● Exercise
Pull out every line below containing the word "spray".

Data records:
***

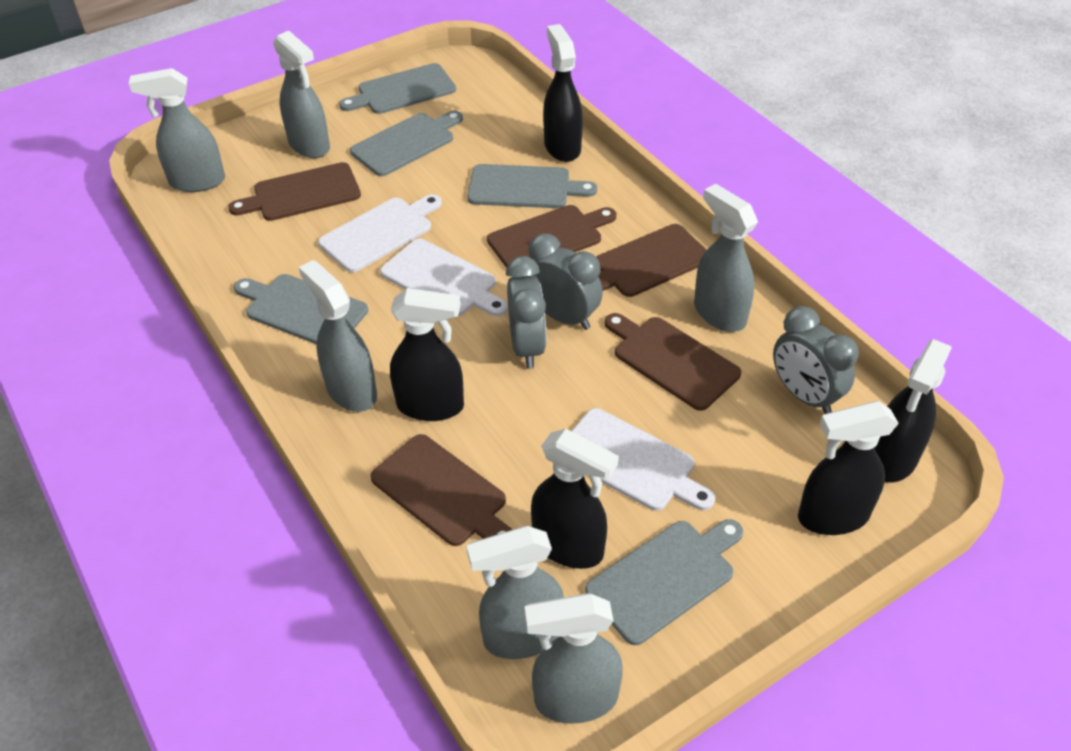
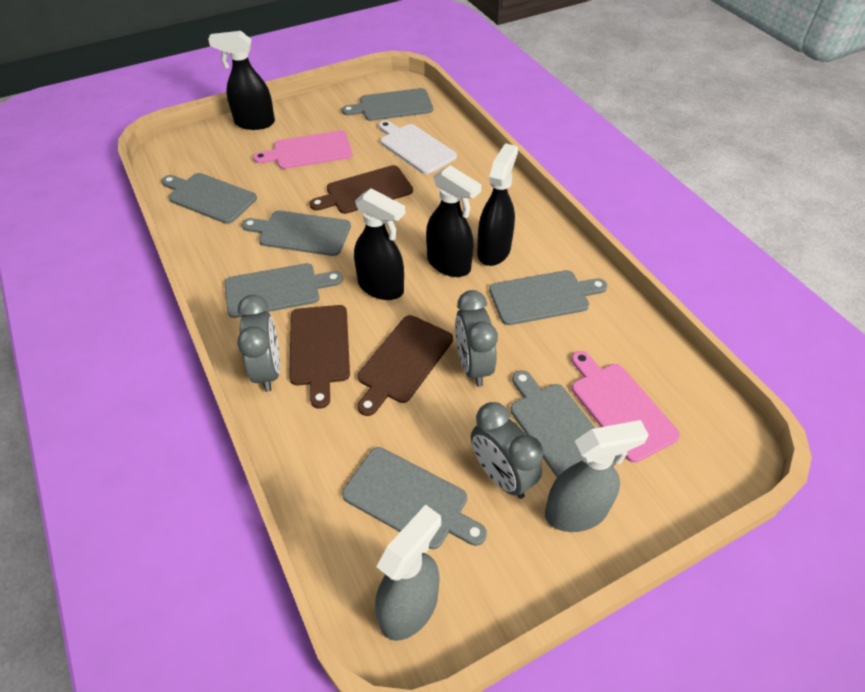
black spray bottle: 5 -> 4
brown cutting board: 5 -> 3
grey cutting board: 5 -> 7
grey spray bottle: 6 -> 2
pink cutting board: 0 -> 2
white cutting board: 3 -> 1

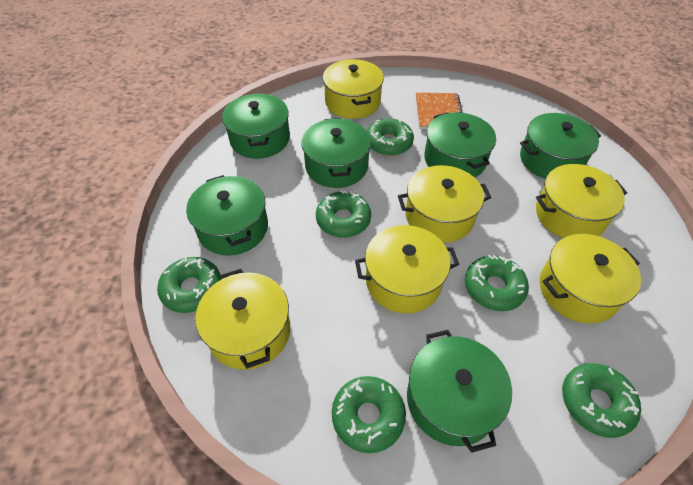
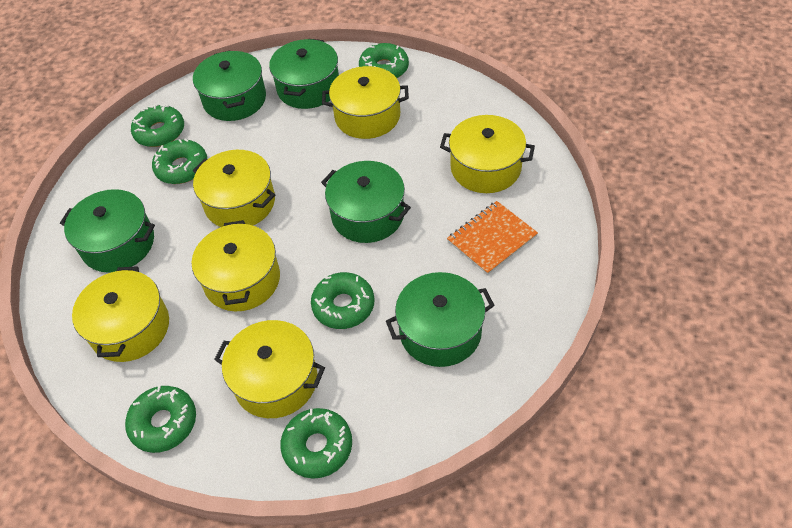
green pot: 6 -> 5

***

● Result
black spray bottle: 5 -> 4
grey spray bottle: 6 -> 2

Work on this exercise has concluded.